What you will do> If an entry below holds a picture, leave the picture out and print the rest exactly.

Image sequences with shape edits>
****************
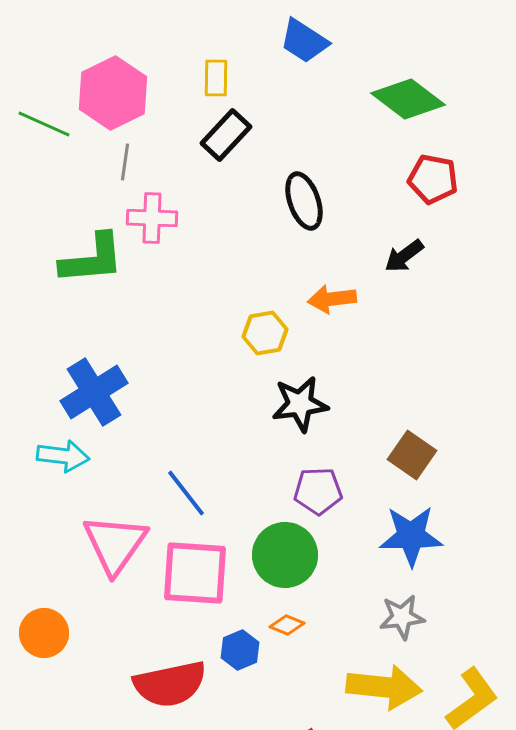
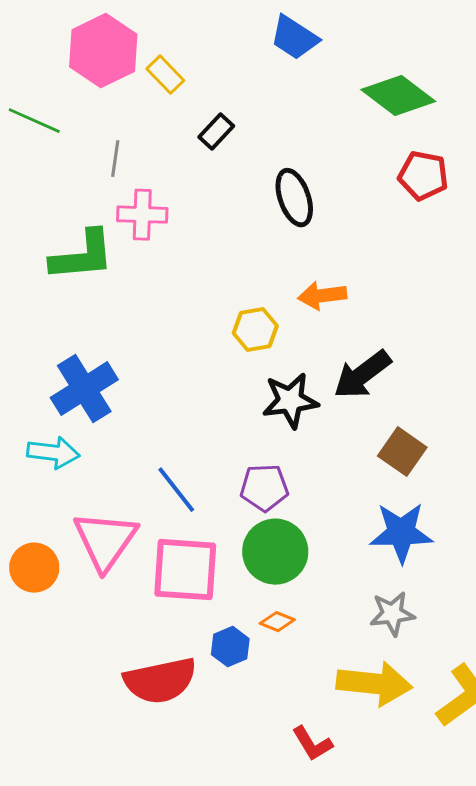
yellow rectangle: (216, 78) -> (165, 75), moved, turned -45
pink hexagon: (113, 93) -> (103, 51), moved
black rectangle: (226, 135) -> (216, 132), size x0.7
black arrow: (404, 256) -> (362, 375), moved, size x1.5
purple pentagon: (318, 491) -> (264, 488), moved
orange circle: (44, 633) -> (34, 568), moved

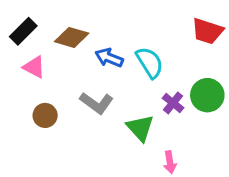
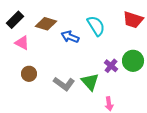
cyan semicircle: (150, 62) -> (96, 26), moved
gray L-shape: (97, 103) -> (64, 84), moved

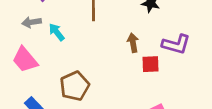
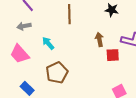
cyan arrow: (57, 32) -> (48, 43), moved

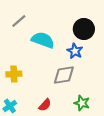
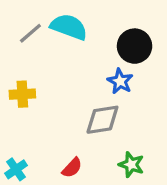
cyan semicircle: (43, 40) -> (69, 27), moved
yellow cross: (14, 74) -> (22, 94), moved

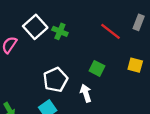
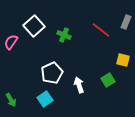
green cross: (60, 31) -> (64, 35), moved
green square: (97, 68) -> (108, 80), moved, turned 32

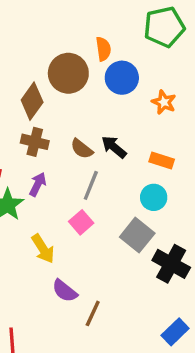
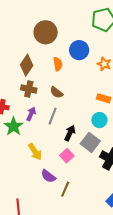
orange semicircle: (103, 49) -> (58, 64), moved
brown circle: (68, 73) -> (46, 32), moved
black arrow: (114, 147) -> (70, 133), moved, turned 77
gray line: (91, 185) -> (53, 116), moved
pink square: (81, 222) -> (67, 156), moved

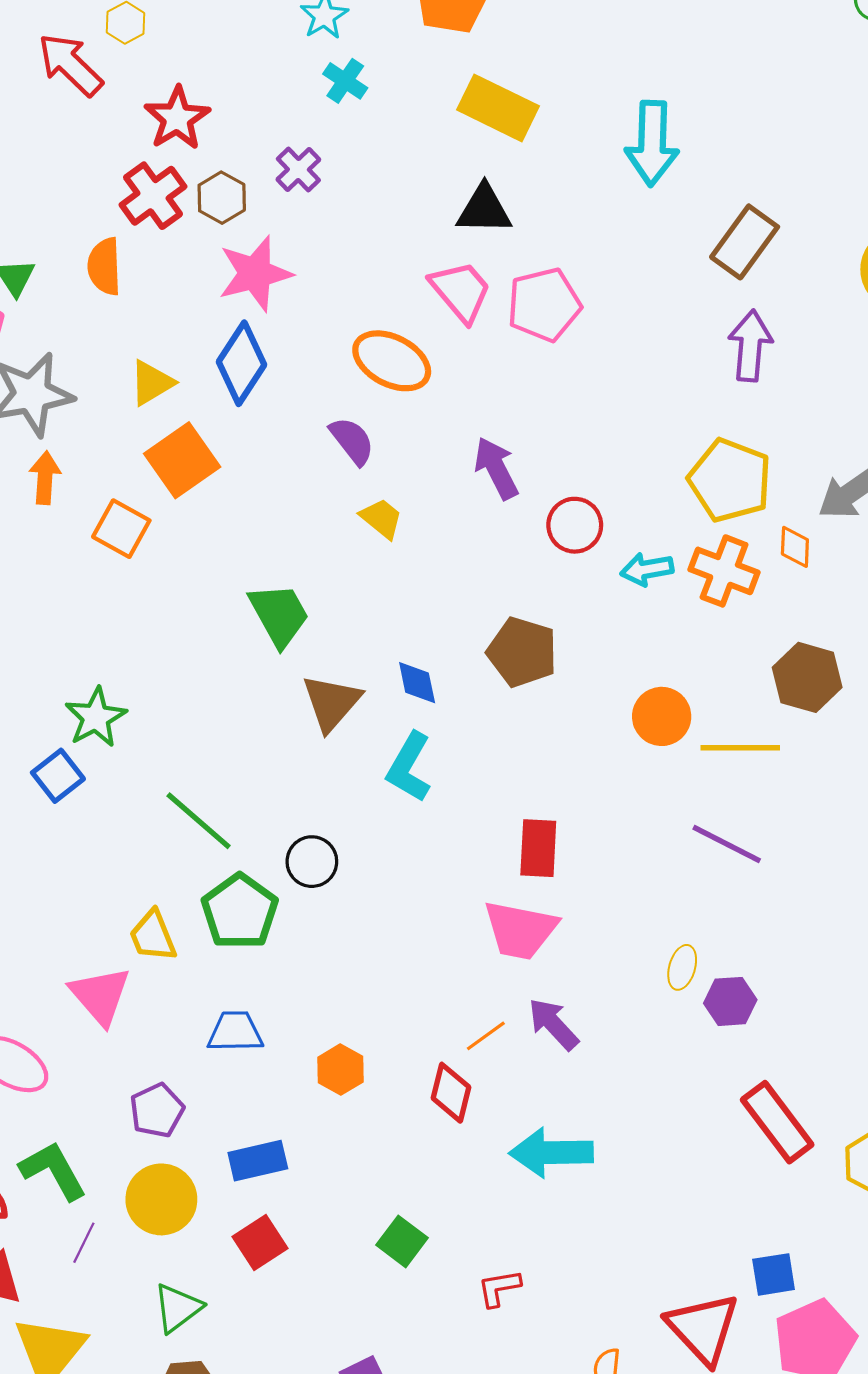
****************
Response to the exercise>
yellow rectangle: (216, 78) -> (165, 75), moved, turned -45
pink hexagon: (113, 93) -> (103, 51), moved
black rectangle: (226, 135) -> (216, 132), size x0.7
black arrow: (404, 256) -> (362, 375), moved, size x1.5
purple pentagon: (318, 491) -> (264, 488), moved
orange circle: (44, 633) -> (34, 568), moved

cyan semicircle: (150, 62) -> (96, 26), moved
gray L-shape: (97, 103) -> (64, 84), moved

cyan arrow: (57, 32) -> (48, 43), moved

cyan semicircle: (43, 40) -> (69, 27), moved
yellow cross: (14, 74) -> (22, 94), moved

green cross: (60, 31) -> (64, 35), moved
green square: (97, 68) -> (108, 80), moved, turned 32

orange semicircle: (103, 49) -> (58, 64), moved
brown circle: (68, 73) -> (46, 32), moved
black arrow: (114, 147) -> (70, 133), moved, turned 77
gray line: (91, 185) -> (53, 116), moved
pink square: (81, 222) -> (67, 156), moved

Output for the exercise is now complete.